** BEGIN Provided records **
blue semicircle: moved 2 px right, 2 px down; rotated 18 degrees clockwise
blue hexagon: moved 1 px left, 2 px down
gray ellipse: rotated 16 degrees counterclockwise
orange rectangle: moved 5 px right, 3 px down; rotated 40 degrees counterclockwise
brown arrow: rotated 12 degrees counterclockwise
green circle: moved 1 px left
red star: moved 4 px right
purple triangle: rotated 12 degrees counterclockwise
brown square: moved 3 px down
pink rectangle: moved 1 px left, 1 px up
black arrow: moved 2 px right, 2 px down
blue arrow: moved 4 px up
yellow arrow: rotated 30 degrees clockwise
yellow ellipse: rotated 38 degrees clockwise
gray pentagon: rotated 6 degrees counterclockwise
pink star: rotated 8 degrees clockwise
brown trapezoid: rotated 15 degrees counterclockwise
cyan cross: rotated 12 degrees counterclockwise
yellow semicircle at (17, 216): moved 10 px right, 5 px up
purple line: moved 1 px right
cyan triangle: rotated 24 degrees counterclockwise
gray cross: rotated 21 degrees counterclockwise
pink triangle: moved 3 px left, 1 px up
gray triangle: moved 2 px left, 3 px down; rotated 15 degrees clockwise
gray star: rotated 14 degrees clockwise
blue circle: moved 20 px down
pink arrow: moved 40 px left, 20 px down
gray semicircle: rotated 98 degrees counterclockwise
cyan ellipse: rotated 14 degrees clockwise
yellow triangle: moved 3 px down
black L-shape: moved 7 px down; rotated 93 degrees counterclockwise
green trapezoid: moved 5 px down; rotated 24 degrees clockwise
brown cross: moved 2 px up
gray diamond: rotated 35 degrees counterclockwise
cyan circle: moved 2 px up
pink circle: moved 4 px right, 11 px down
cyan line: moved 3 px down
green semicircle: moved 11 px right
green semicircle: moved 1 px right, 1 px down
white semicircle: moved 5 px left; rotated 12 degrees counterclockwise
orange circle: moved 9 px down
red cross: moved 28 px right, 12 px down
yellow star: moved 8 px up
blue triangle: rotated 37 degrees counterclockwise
** END Provided records **
## What is being asked
Rewrite all of the data above, changing each "counterclockwise" to "anticlockwise" and keeping everything else the same.

## Answer to the exercise
blue semicircle: moved 2 px right, 2 px down; rotated 18 degrees clockwise
blue hexagon: moved 1 px left, 2 px down
gray ellipse: rotated 16 degrees anticlockwise
orange rectangle: moved 5 px right, 3 px down; rotated 40 degrees anticlockwise
brown arrow: rotated 12 degrees anticlockwise
green circle: moved 1 px left
red star: moved 4 px right
purple triangle: rotated 12 degrees anticlockwise
brown square: moved 3 px down
pink rectangle: moved 1 px left, 1 px up
black arrow: moved 2 px right, 2 px down
blue arrow: moved 4 px up
yellow arrow: rotated 30 degrees clockwise
yellow ellipse: rotated 38 degrees clockwise
gray pentagon: rotated 6 degrees anticlockwise
pink star: rotated 8 degrees clockwise
brown trapezoid: rotated 15 degrees anticlockwise
cyan cross: rotated 12 degrees anticlockwise
yellow semicircle at (17, 216): moved 10 px right, 5 px up
purple line: moved 1 px right
cyan triangle: rotated 24 degrees anticlockwise
gray cross: rotated 21 degrees anticlockwise
pink triangle: moved 3 px left, 1 px up
gray triangle: moved 2 px left, 3 px down; rotated 15 degrees clockwise
gray star: rotated 14 degrees clockwise
blue circle: moved 20 px down
pink arrow: moved 40 px left, 20 px down
gray semicircle: rotated 98 degrees anticlockwise
cyan ellipse: rotated 14 degrees clockwise
yellow triangle: moved 3 px down
black L-shape: moved 7 px down; rotated 93 degrees anticlockwise
green trapezoid: moved 5 px down; rotated 24 degrees clockwise
brown cross: moved 2 px up
gray diamond: rotated 35 degrees anticlockwise
cyan circle: moved 2 px up
pink circle: moved 4 px right, 11 px down
cyan line: moved 3 px down
green semicircle: moved 11 px right
green semicircle: moved 1 px right, 1 px down
white semicircle: moved 5 px left; rotated 12 degrees anticlockwise
orange circle: moved 9 px down
red cross: moved 28 px right, 12 px down
yellow star: moved 8 px up
blue triangle: rotated 37 degrees anticlockwise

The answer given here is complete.